*DATA FOR REVIEW*:
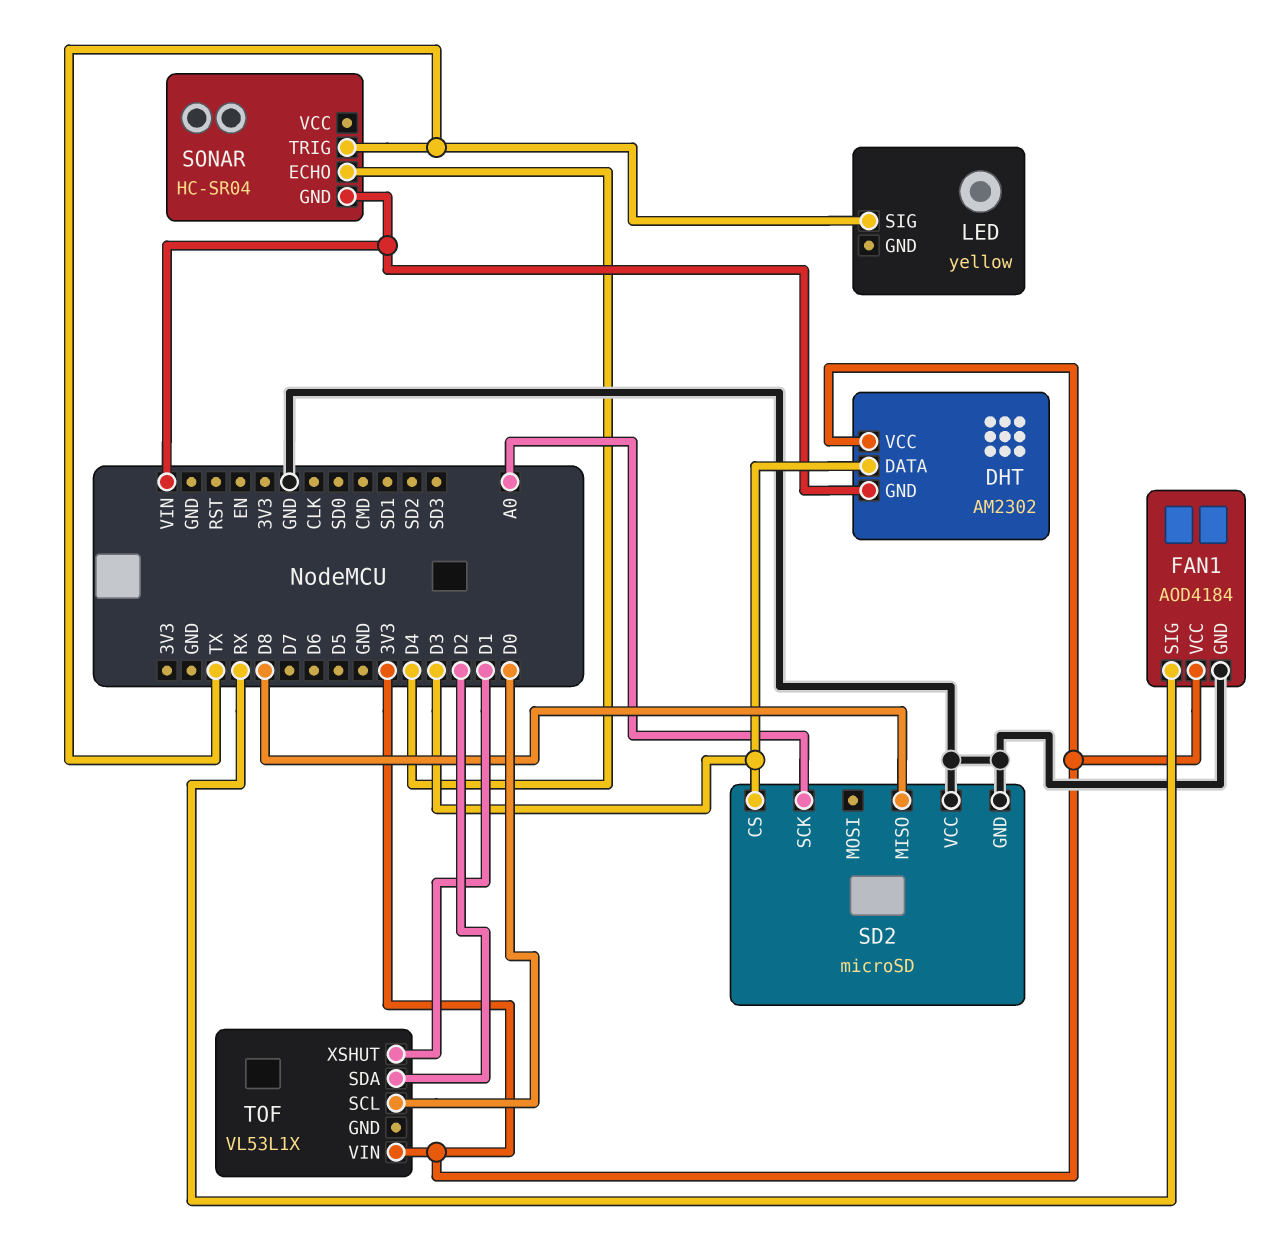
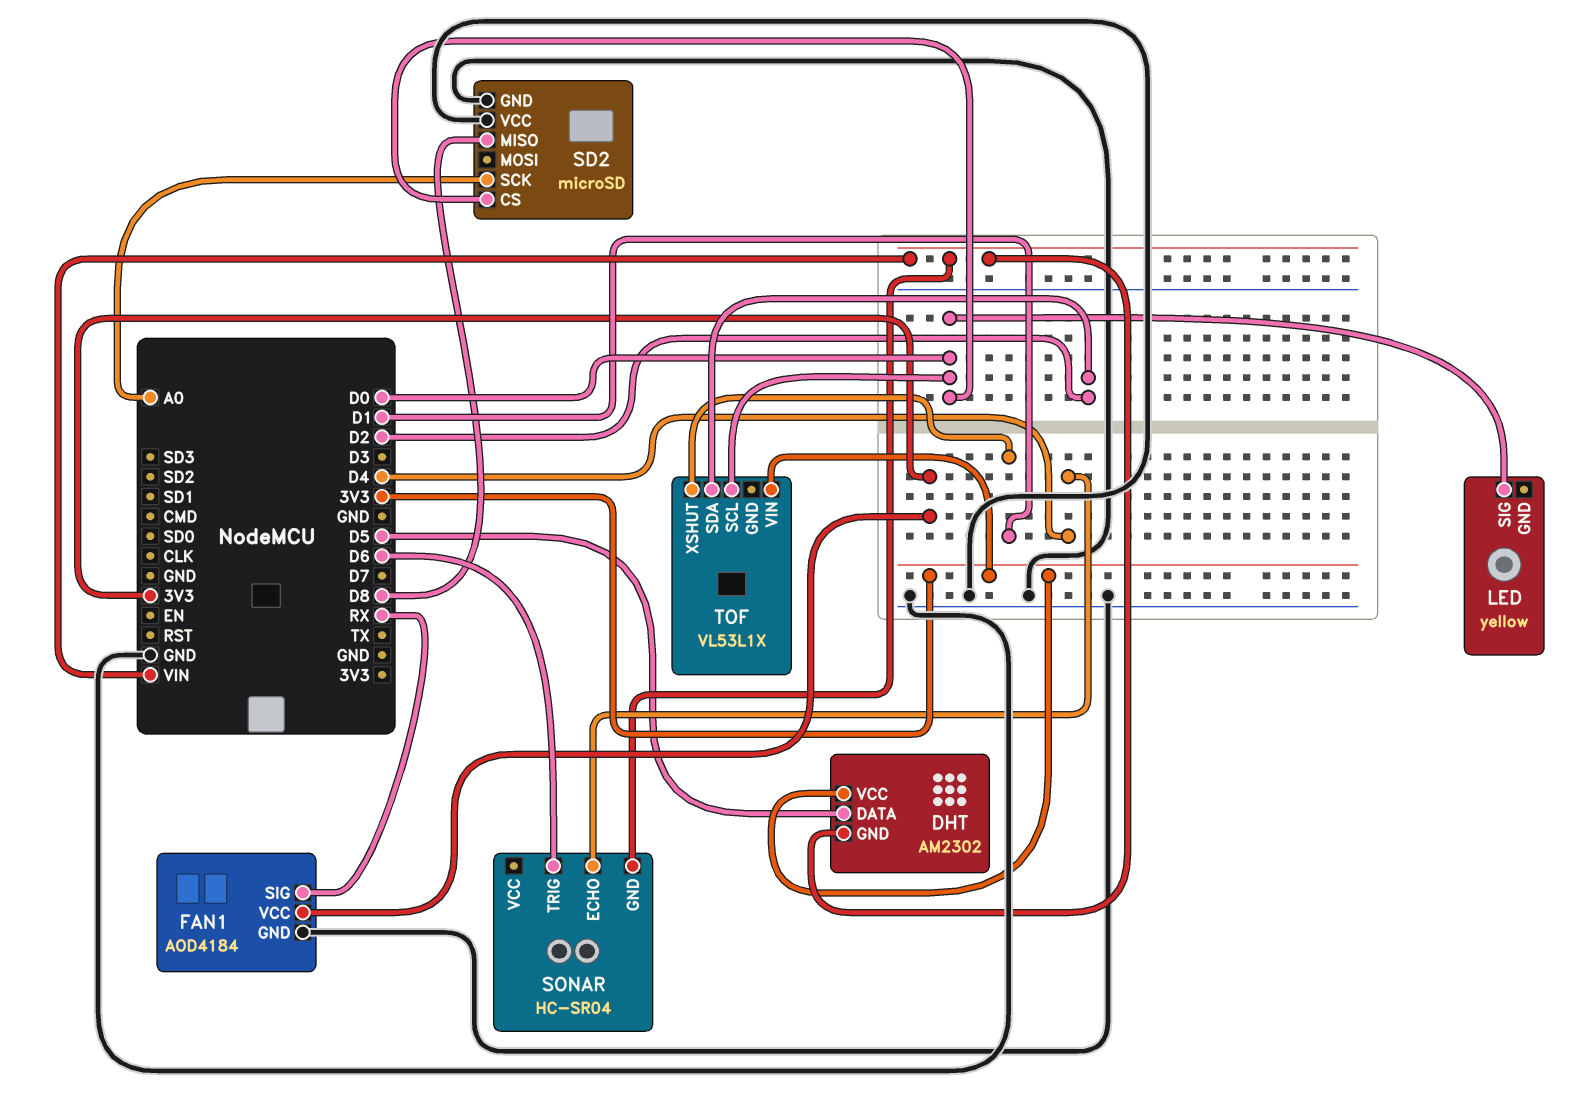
DHT pin DATA: D3 -> D5
LED pin SIG: TX -> D0
SD2 pin CS: D3 -> D0
SONAR pin TRIG: TX -> D6

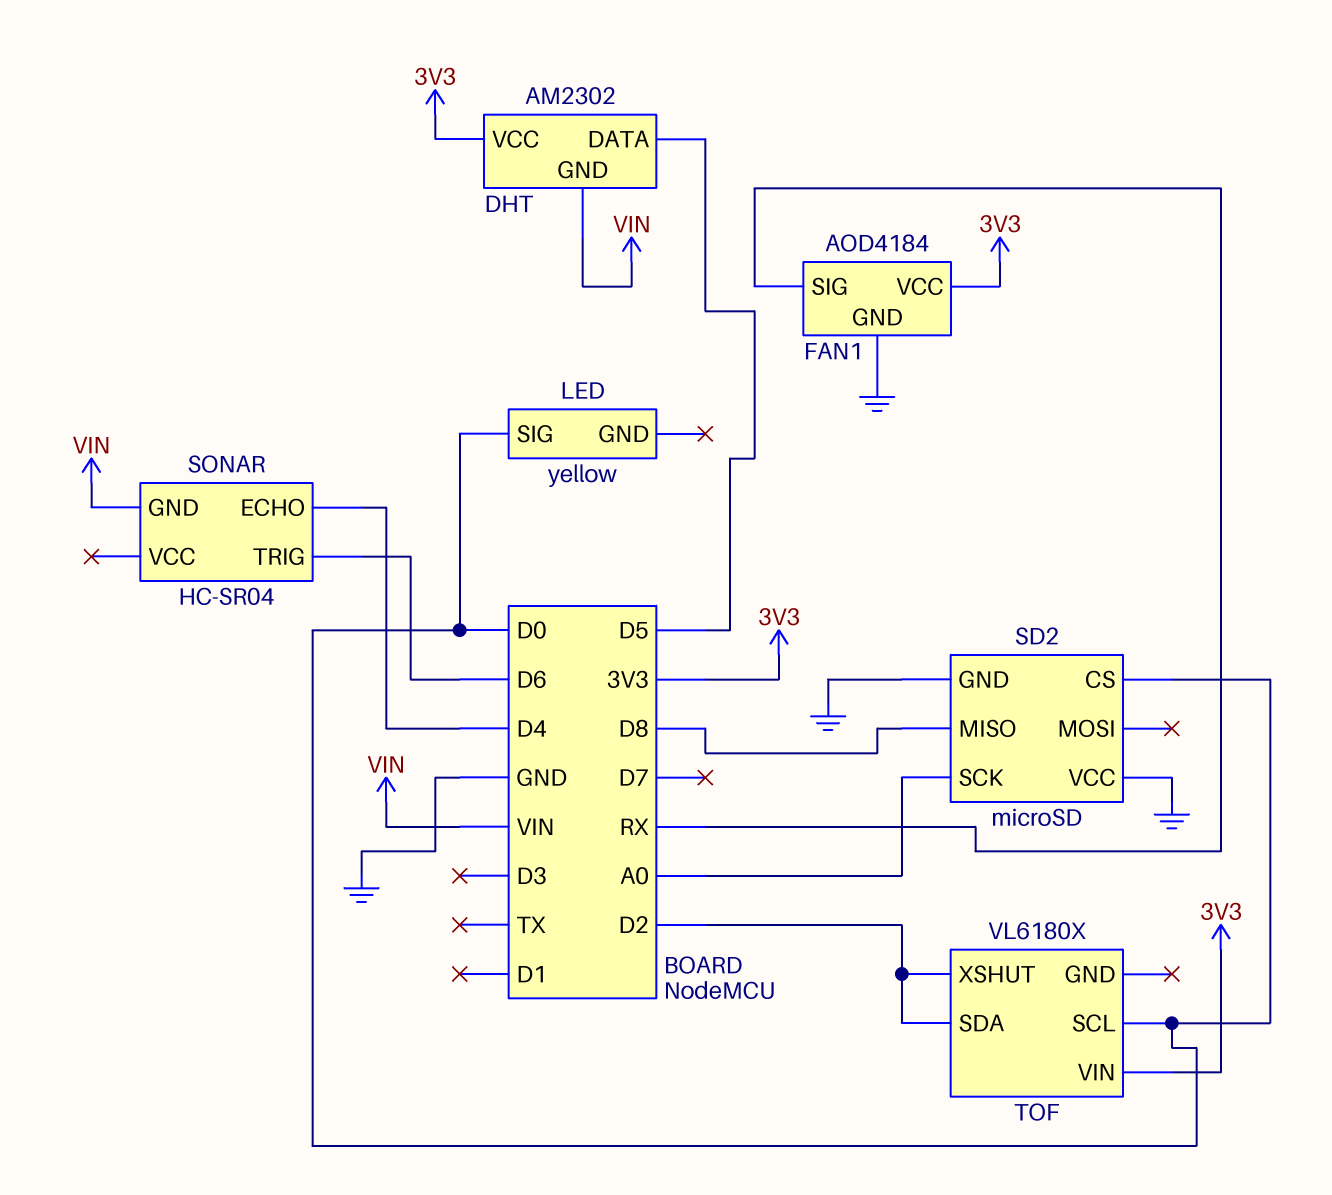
TOF: VL53L1X -> VL6180X
TOF pin XSHUT: D1 -> D2

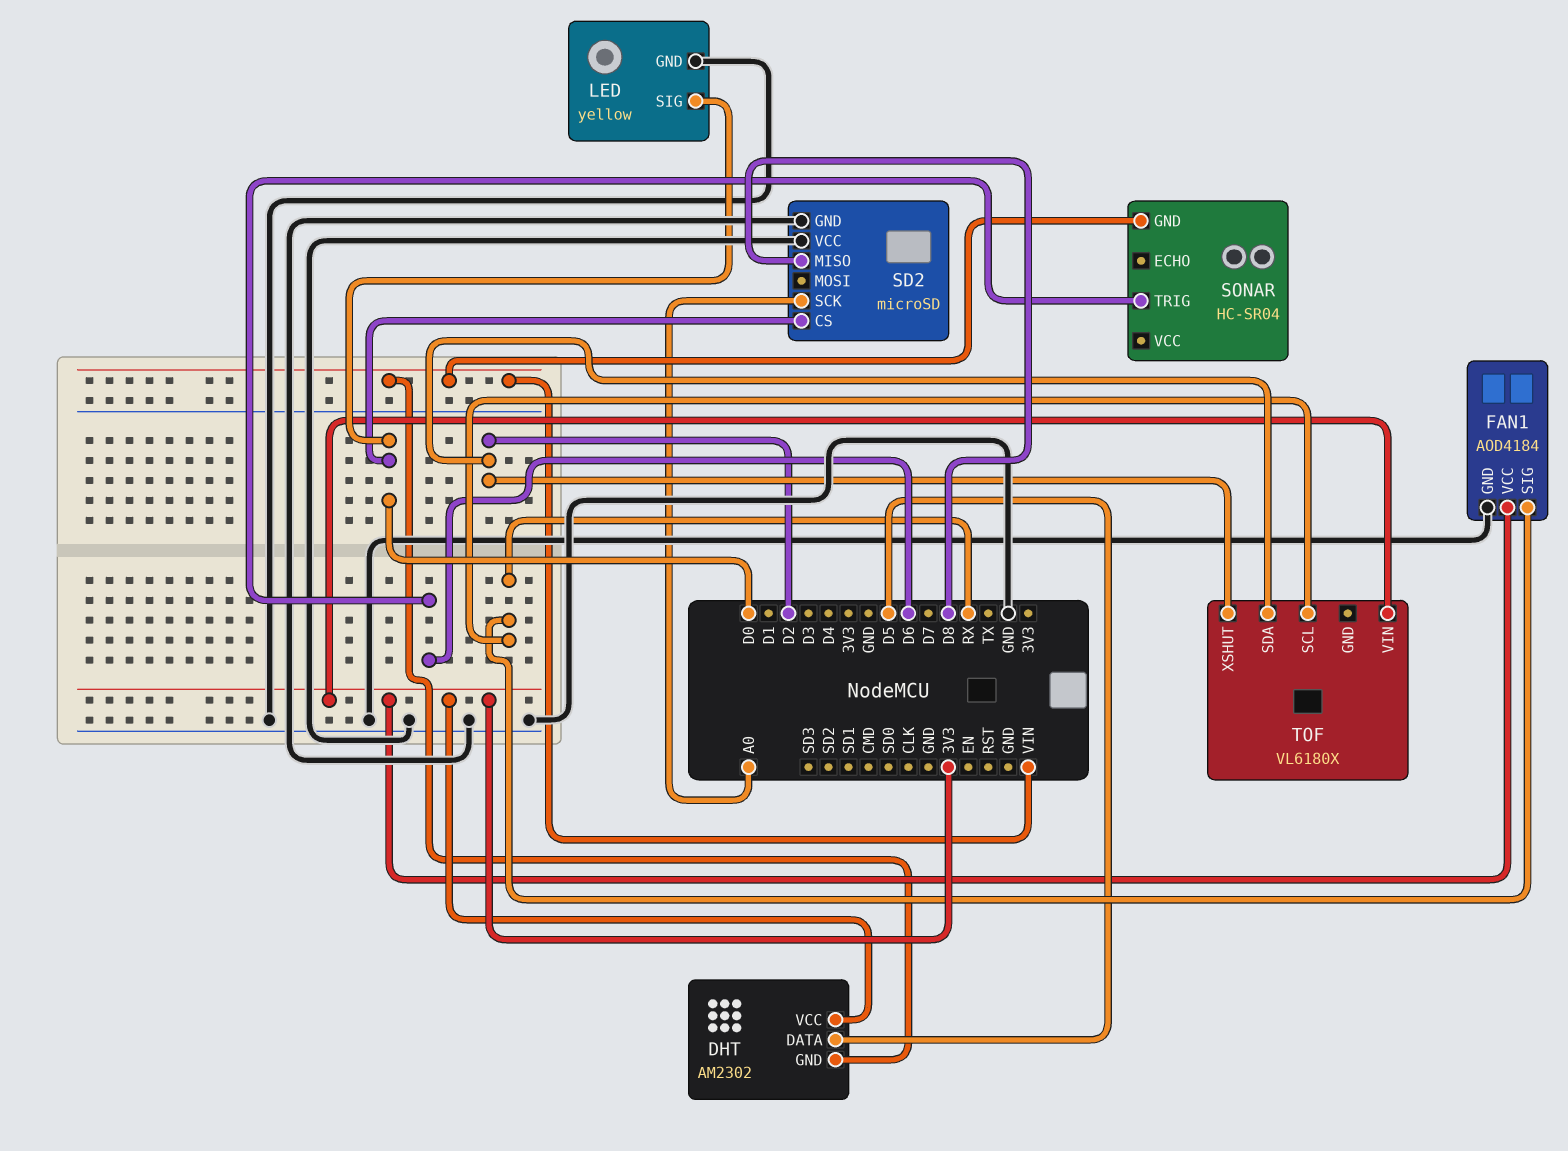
LED pin GND: none -> GND
SONAR pin ECHO: D4 -> none
TOF pin SCL: D0 -> RX

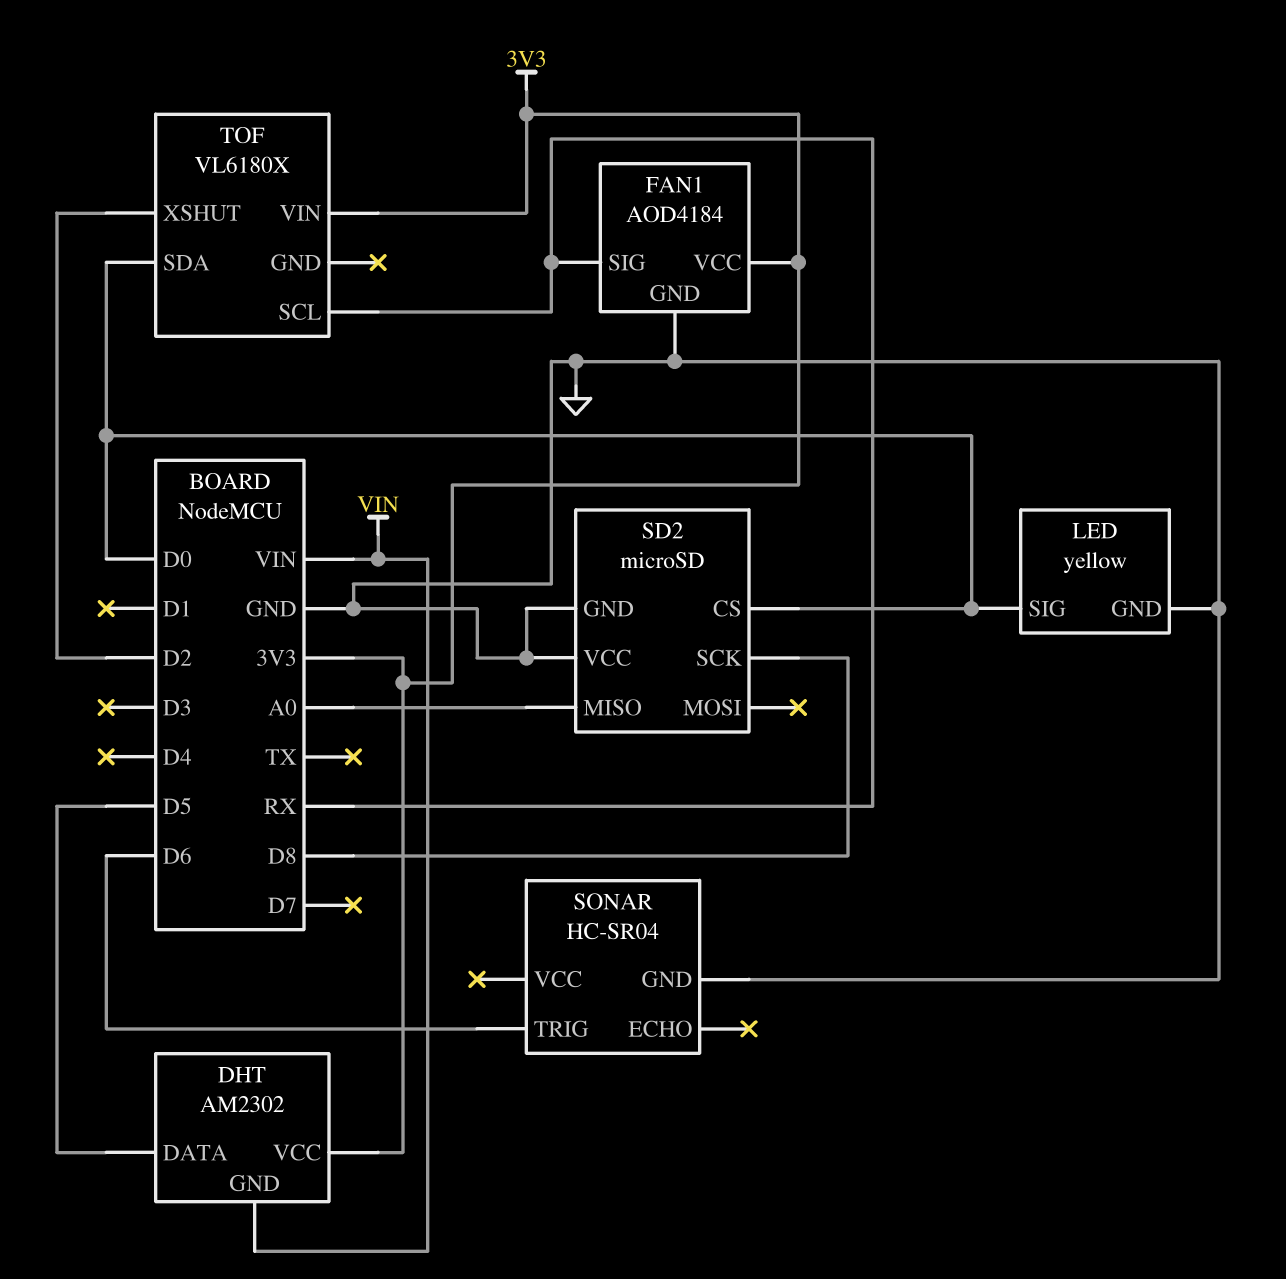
SD2 pin MISO: D8 -> A0
SD2 pin SCK: A0 -> D8
SONAR pin GND: VIN -> GND
TOF pin SDA: D2 -> D0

*WHAT TO WORK ON*:
What you return should be the exact lines from the one containing "TOF pin XSHUT: D1 -> D2" through the end of the listing above, both included, minus any pictures.

*WRITTEN REPLY*:
TOF pin XSHUT: D1 -> D2

LED pin GND: none -> GND
SONAR pin ECHO: D4 -> none
TOF pin SCL: D0 -> RX

SD2 pin MISO: D8 -> A0
SD2 pin SCK: A0 -> D8
SONAR pin GND: VIN -> GND
TOF pin SDA: D2 -> D0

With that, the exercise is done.